[DATASET EXCERPTS Boundary: Start]
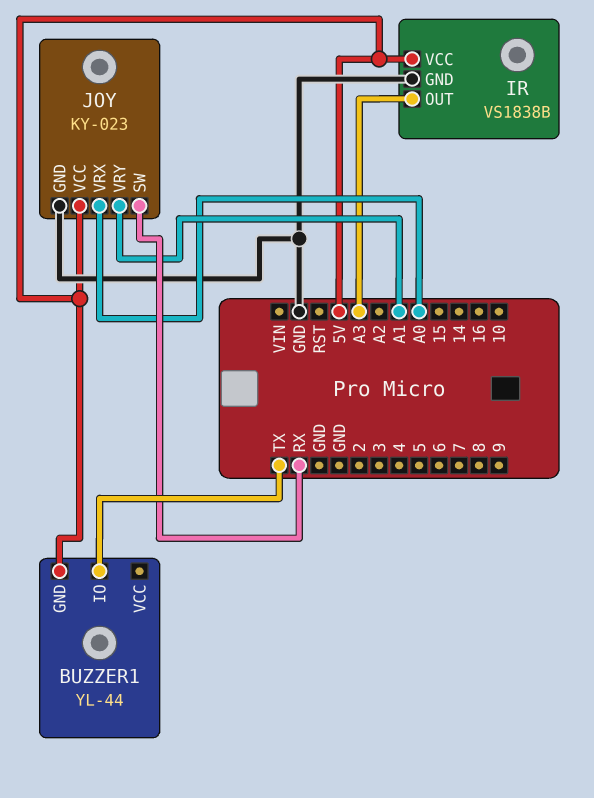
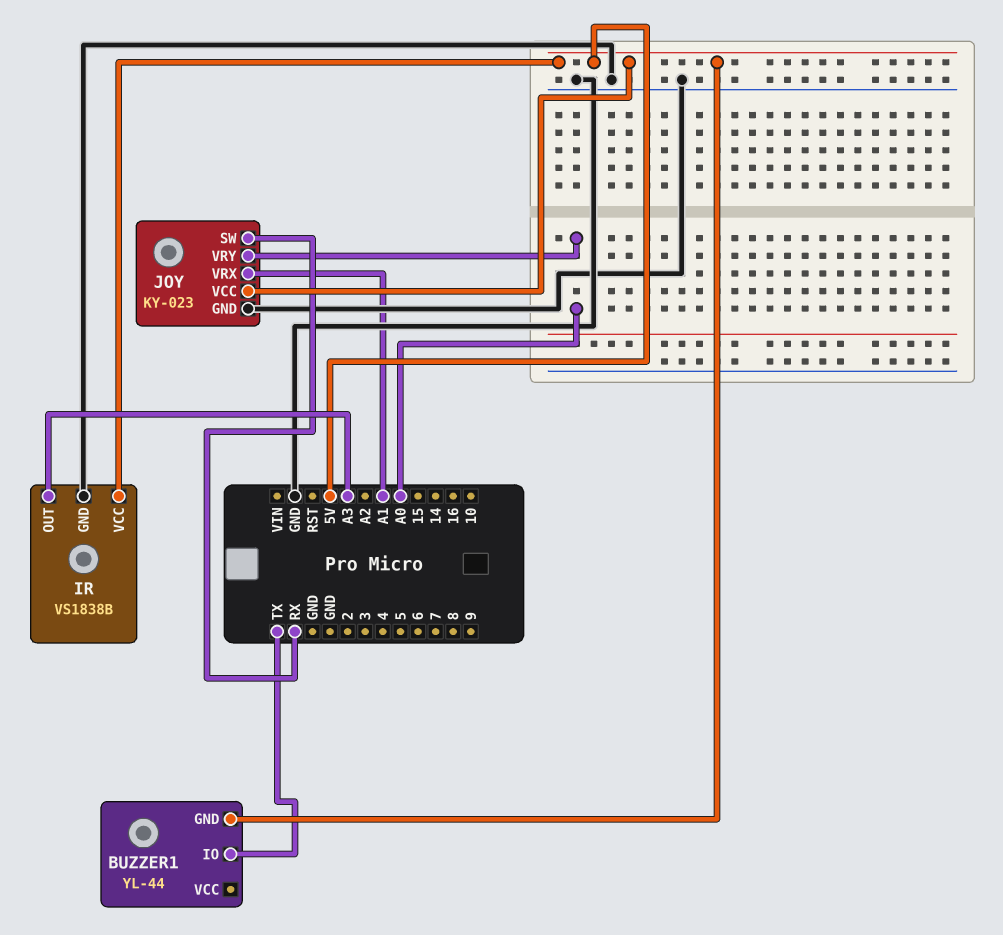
JOY pin VRX: A0 -> A1
JOY pin VRY: A1 -> A0

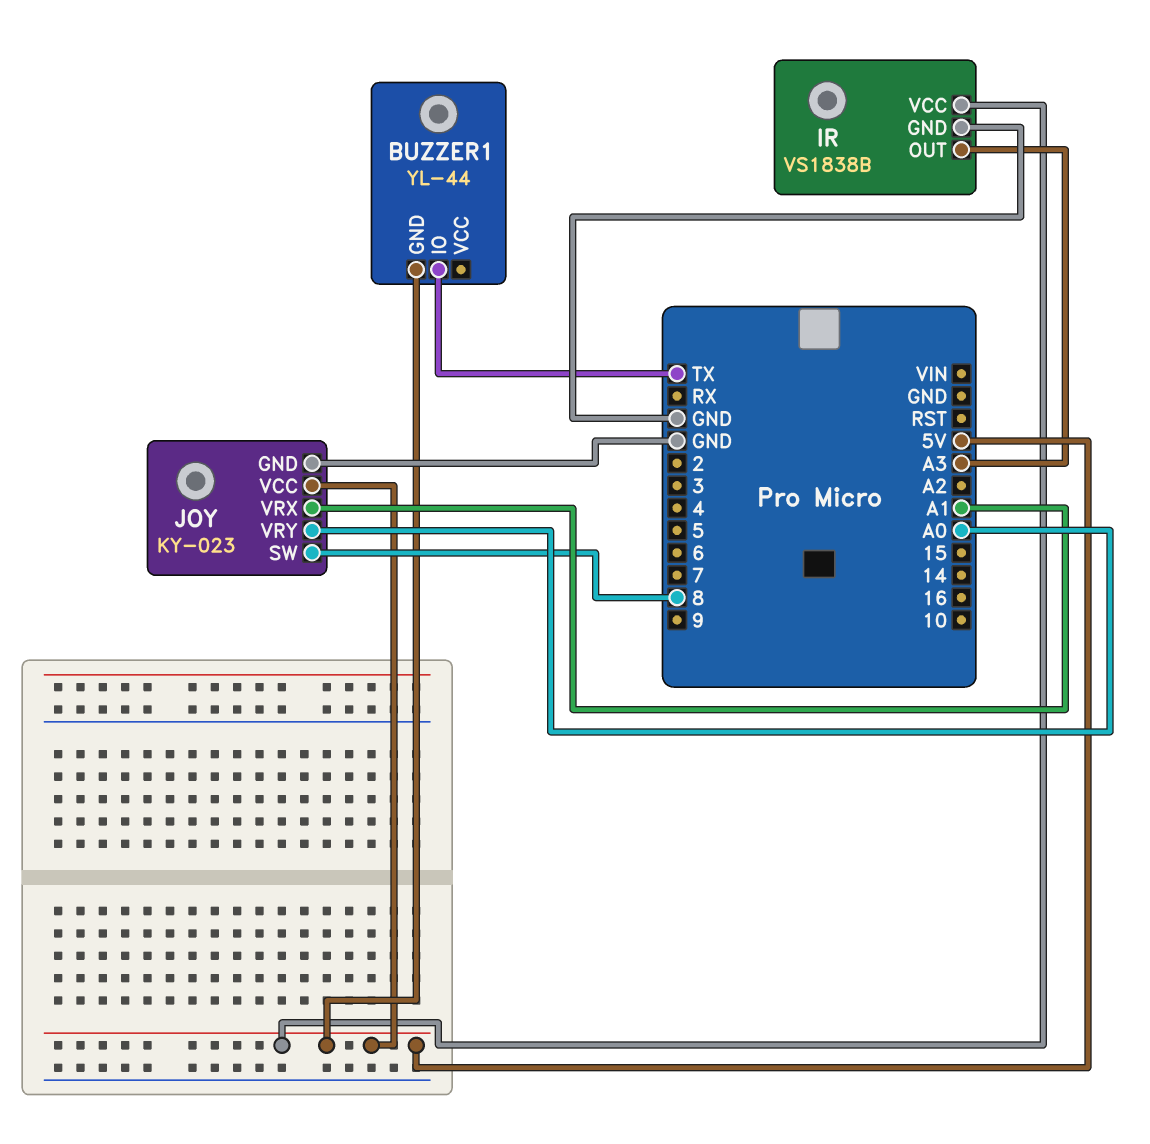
JOY pin SW: RX -> 8

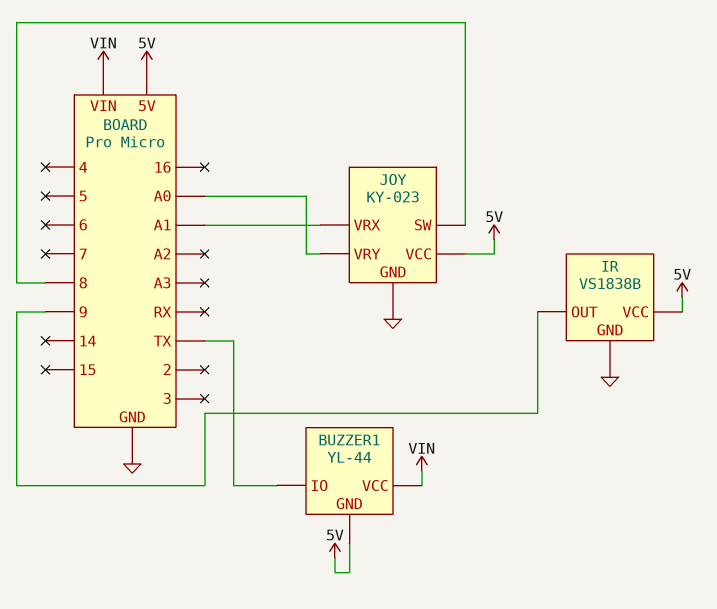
BUZZER1 pin VCC: none -> VIN
IR pin OUT: A3 -> 9

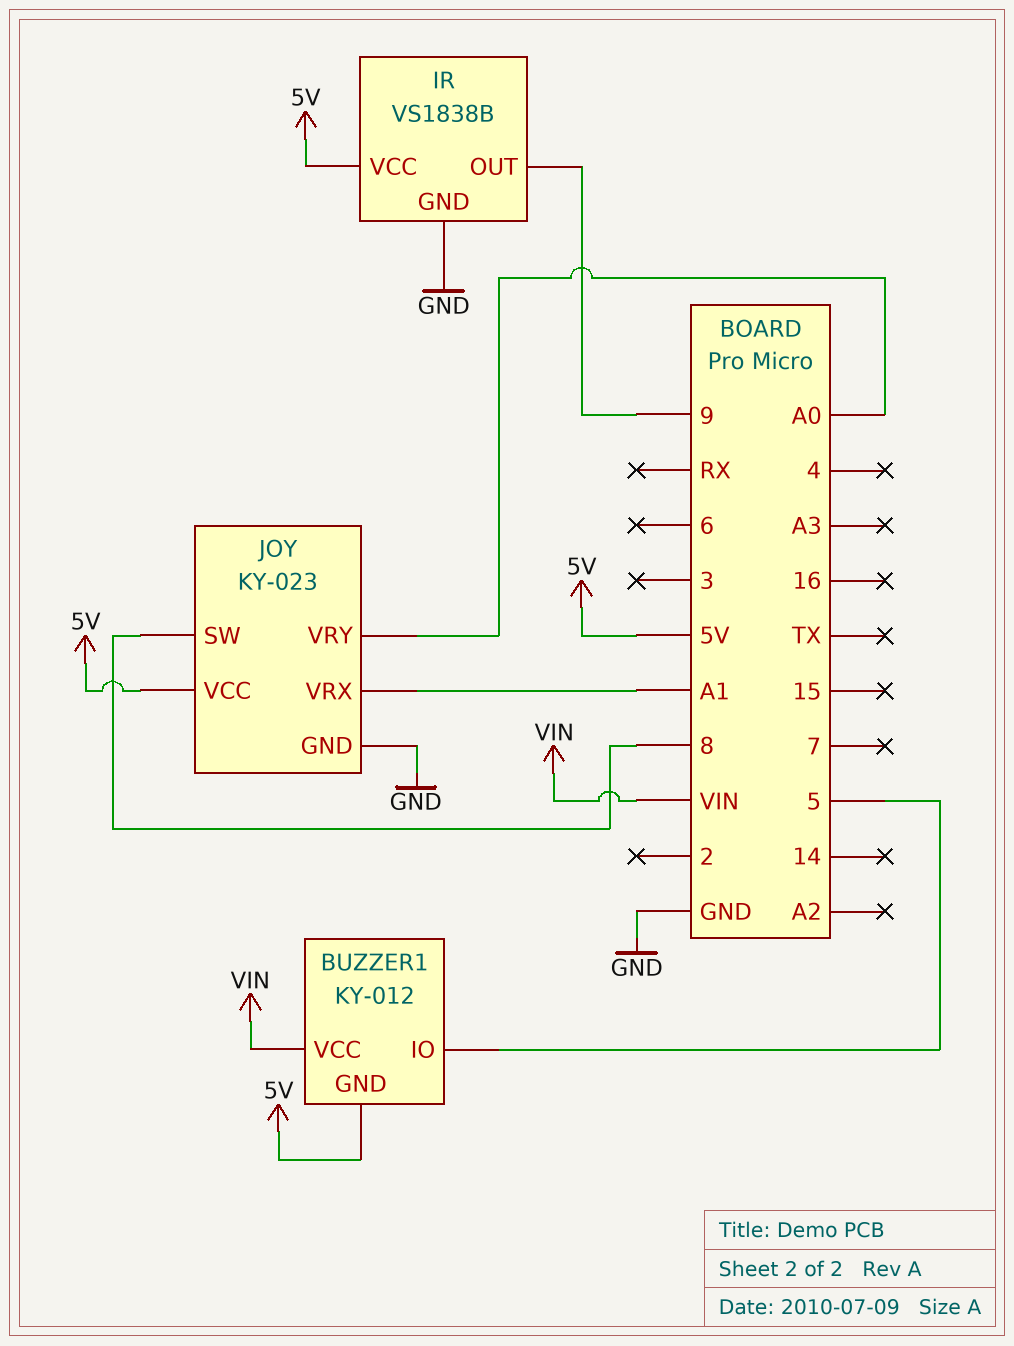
BUZZER1: YL-44 -> KY-012
BUZZER1 pin IO: TX -> 5

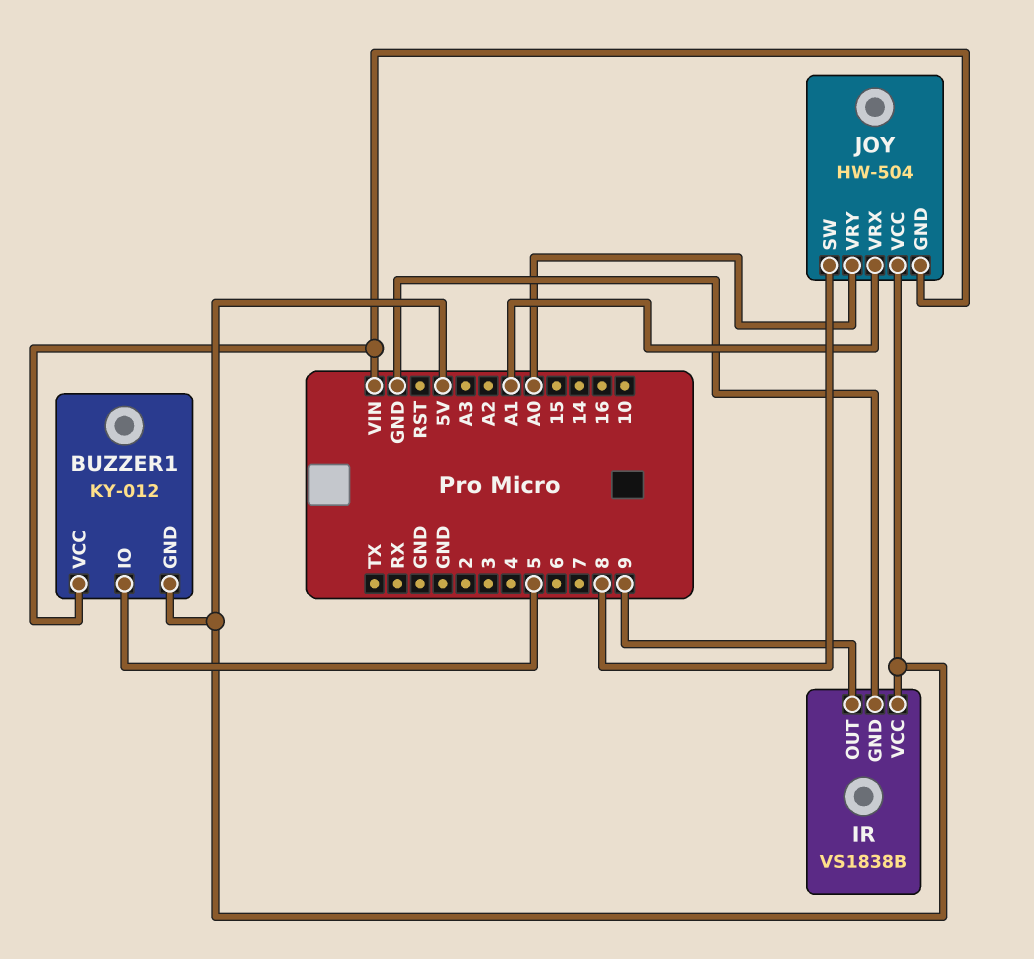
JOY: KY-023 -> HW-504
JOY pin GND: GND -> VIN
[DATASET EXCERPTS Boundary: End]
**ABOUT THIS TASK**
Text only, no pictures: copy every entry exactly.

**OUTPUT BELOW**
JOY pin VRX: A0 -> A1
JOY pin VRY: A1 -> A0

JOY pin SW: RX -> 8

BUZZER1 pin VCC: none -> VIN
IR pin OUT: A3 -> 9

BUZZER1: YL-44 -> KY-012
BUZZER1 pin IO: TX -> 5

JOY: KY-023 -> HW-504
JOY pin GND: GND -> VIN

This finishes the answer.